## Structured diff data
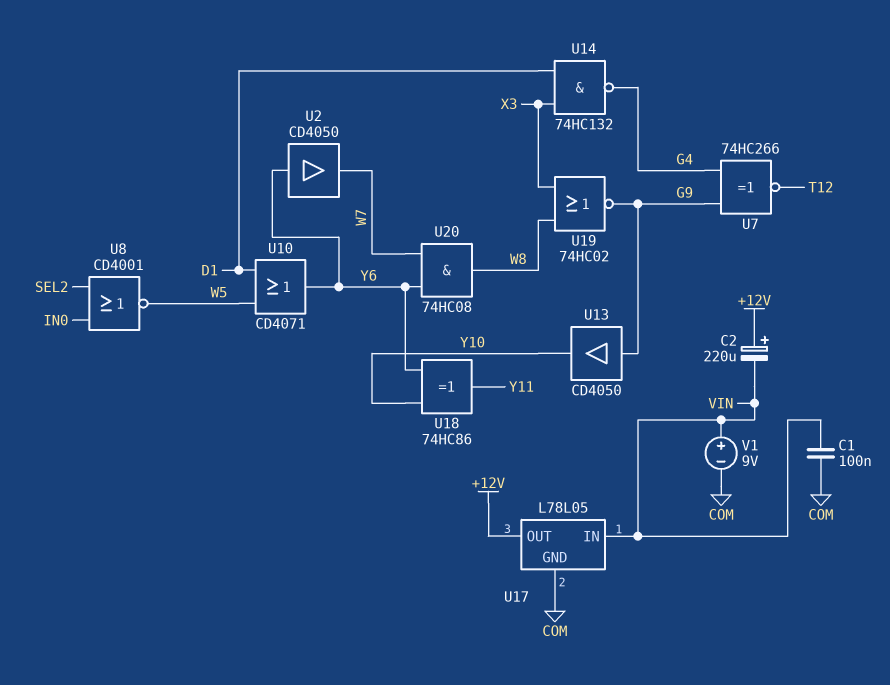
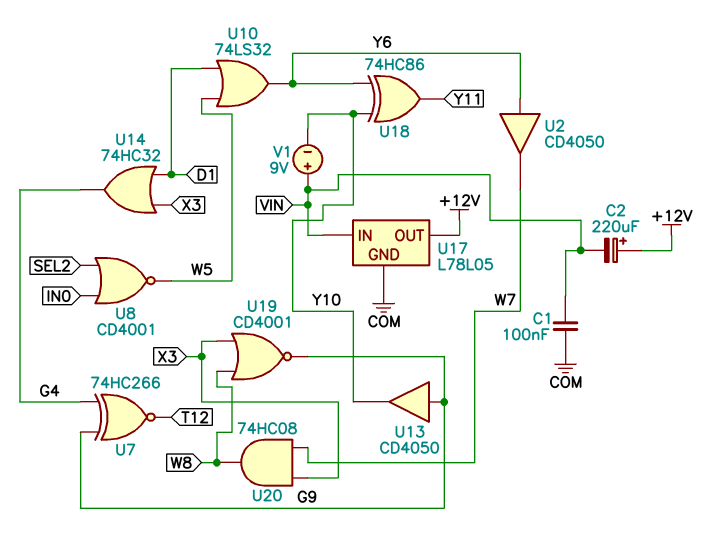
U10: OR CD4071 (in D1, in W5, out Y6) -> OR 74LS32 (in D1, in W5, out Y6)
U14: NAND 74HC132 (in D1, in X3, out G4) -> OR 74HC32 (in D1, in X3, out G4)
U19: NOR 74HC02 (in W8, in X3, out G9) -> NOR CD4001 (in W8, in X3, out G9)
U20: AND 74HC08 (in W7, in Y6, out W8) -> AND 74HC08 (in W7, in X3, out W8)
V1: 9V (plus VIN, minus COM) -> 9V (plus VIN, minus Y10)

## PROBLEM DETAILS
Every entry, word for word: repeat it, but skip the images.

## SOLUTION TO THE EXERCISE
U10: OR CD4071 (in D1, in W5, out Y6) -> OR 74LS32 (in D1, in W5, out Y6)
U14: NAND 74HC132 (in D1, in X3, out G4) -> OR 74HC32 (in D1, in X3, out G4)
U19: NOR 74HC02 (in W8, in X3, out G9) -> NOR CD4001 (in W8, in X3, out G9)
U20: AND 74HC08 (in W7, in Y6, out W8) -> AND 74HC08 (in W7, in X3, out W8)
V1: 9V (plus VIN, minus COM) -> 9V (plus VIN, minus Y10)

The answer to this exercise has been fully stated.